**Assignment:** Every line below between the line holding "pink plane <180,407>" and the line holding "red flashlight <641,167>", inclusive, should be repeated exactly, and all other lines omitted.

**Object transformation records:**
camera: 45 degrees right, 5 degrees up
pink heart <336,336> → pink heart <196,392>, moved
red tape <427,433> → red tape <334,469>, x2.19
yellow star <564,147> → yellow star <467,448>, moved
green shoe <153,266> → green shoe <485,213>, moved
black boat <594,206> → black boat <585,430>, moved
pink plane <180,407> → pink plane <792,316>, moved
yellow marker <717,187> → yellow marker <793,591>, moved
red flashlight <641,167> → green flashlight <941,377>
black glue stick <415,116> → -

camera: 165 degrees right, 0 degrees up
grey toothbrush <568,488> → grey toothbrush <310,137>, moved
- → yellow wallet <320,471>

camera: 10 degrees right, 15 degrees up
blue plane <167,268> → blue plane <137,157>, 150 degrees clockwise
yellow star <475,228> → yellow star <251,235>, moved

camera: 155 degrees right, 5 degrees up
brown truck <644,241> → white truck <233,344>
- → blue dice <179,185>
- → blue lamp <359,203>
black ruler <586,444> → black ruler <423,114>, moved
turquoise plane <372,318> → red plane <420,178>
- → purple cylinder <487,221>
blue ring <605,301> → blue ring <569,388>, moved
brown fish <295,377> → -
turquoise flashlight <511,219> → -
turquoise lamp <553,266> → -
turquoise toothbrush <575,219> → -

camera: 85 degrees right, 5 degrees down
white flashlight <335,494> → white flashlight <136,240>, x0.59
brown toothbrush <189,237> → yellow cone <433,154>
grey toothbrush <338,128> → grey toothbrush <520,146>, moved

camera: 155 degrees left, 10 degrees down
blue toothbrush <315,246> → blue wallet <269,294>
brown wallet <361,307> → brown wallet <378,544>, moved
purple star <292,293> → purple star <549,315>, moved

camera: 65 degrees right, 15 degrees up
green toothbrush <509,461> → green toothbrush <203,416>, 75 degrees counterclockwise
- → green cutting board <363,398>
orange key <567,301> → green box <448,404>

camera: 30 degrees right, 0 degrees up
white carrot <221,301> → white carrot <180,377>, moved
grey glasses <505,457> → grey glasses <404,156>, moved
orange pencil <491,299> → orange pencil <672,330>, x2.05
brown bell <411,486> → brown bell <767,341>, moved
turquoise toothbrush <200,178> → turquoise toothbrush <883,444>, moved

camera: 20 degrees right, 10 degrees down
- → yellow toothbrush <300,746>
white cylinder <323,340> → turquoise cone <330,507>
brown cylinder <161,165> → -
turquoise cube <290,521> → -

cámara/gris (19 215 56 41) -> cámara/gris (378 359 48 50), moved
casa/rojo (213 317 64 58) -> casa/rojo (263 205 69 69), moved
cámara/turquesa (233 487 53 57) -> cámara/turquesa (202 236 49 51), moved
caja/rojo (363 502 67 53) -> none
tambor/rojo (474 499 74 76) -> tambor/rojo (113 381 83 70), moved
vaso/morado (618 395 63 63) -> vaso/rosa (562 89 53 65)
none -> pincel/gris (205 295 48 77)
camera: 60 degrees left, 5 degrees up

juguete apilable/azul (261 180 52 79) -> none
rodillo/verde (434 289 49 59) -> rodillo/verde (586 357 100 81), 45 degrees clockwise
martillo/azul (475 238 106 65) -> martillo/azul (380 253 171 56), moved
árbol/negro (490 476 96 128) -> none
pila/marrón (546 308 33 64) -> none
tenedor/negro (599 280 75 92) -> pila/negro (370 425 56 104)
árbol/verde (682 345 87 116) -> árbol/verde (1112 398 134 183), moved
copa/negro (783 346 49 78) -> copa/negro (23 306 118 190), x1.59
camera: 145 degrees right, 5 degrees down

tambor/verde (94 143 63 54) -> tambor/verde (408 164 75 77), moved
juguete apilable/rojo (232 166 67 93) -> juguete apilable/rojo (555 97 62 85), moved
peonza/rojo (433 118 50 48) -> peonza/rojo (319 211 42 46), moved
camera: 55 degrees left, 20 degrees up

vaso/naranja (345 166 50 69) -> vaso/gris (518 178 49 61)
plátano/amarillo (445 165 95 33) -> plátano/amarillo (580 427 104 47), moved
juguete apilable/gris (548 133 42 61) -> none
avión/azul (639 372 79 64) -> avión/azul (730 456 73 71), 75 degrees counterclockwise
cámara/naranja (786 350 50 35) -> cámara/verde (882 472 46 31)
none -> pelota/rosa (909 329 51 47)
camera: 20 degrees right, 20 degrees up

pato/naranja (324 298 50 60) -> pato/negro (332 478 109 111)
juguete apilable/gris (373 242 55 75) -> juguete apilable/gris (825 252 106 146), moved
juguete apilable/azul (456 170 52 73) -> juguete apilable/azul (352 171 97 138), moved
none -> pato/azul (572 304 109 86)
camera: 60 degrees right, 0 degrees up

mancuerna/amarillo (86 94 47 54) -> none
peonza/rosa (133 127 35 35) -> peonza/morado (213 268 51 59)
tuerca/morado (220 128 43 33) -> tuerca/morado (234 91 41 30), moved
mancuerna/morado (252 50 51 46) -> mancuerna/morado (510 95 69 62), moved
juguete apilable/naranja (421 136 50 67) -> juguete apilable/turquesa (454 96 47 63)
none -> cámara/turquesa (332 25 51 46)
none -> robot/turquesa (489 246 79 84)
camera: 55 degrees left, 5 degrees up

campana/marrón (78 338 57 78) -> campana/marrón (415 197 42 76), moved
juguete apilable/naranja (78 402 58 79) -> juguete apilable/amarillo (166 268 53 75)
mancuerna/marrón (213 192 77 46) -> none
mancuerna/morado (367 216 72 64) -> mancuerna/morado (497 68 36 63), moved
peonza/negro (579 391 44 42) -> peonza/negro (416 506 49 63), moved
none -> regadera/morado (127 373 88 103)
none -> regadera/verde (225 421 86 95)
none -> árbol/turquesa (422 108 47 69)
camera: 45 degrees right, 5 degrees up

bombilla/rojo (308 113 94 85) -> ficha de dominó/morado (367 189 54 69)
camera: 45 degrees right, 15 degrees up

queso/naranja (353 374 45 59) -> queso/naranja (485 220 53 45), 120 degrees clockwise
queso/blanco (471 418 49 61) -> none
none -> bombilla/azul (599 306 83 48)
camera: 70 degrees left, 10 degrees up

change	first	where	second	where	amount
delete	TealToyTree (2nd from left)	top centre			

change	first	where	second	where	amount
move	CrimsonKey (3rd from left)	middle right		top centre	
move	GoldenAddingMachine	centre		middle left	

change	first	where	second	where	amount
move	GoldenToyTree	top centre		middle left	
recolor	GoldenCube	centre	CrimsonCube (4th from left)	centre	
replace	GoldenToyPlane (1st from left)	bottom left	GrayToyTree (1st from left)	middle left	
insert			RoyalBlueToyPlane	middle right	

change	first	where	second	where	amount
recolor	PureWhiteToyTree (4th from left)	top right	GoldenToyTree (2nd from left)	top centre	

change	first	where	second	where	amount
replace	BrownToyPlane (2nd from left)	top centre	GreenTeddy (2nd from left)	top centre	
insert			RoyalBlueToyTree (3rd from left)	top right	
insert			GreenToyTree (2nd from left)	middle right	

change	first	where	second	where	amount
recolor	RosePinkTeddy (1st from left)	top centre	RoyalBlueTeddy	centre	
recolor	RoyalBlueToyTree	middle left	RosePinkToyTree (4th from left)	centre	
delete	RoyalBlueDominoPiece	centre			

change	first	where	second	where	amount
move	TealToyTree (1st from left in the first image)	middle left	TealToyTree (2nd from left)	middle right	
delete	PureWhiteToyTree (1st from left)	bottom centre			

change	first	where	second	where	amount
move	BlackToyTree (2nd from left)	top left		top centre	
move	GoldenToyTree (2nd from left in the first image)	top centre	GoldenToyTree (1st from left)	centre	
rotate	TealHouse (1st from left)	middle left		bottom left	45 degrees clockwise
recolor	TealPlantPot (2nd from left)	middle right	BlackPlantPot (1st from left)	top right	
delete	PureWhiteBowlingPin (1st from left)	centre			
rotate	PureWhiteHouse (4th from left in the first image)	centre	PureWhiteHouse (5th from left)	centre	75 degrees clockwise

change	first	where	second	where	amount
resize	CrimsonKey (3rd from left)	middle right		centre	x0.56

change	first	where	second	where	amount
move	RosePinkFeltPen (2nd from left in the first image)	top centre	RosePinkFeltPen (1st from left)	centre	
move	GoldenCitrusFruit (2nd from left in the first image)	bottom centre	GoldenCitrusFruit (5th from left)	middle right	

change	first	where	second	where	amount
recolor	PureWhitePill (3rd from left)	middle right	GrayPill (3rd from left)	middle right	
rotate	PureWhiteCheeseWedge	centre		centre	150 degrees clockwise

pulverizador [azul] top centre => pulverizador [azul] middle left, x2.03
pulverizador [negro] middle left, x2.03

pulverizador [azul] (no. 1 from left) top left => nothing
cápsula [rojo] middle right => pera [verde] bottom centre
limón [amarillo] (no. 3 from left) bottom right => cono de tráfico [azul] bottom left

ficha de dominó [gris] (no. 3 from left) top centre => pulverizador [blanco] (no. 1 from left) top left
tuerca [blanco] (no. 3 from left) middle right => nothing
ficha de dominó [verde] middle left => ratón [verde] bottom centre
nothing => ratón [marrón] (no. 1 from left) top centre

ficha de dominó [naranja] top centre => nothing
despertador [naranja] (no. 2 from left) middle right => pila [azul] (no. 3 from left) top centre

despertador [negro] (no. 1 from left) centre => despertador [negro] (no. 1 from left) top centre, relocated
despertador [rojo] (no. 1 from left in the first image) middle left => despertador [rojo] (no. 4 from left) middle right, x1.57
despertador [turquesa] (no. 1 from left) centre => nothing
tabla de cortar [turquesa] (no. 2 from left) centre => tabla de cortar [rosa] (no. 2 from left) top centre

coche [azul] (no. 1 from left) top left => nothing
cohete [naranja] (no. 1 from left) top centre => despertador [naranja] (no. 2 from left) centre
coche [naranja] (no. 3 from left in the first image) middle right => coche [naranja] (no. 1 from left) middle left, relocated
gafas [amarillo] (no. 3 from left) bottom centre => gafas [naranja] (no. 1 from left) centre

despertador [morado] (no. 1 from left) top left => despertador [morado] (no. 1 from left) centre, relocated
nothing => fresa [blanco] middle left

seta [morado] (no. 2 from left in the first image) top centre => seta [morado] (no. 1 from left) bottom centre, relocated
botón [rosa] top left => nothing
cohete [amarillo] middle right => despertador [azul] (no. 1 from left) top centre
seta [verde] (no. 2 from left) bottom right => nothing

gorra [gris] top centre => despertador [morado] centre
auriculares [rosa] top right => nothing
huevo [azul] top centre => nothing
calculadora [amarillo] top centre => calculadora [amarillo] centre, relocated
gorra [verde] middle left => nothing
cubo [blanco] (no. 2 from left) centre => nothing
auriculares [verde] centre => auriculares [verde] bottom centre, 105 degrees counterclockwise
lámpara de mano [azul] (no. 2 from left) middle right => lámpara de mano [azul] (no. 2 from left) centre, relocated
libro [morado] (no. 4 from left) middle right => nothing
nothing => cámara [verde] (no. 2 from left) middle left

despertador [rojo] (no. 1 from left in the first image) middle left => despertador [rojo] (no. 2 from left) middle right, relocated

**Task answer:**
pink plane <180,407> → pink plane <792,316>, moved
yellow marker <717,187> → yellow marker <793,591>, moved
red flashlight <641,167> → green flashlight <941,377>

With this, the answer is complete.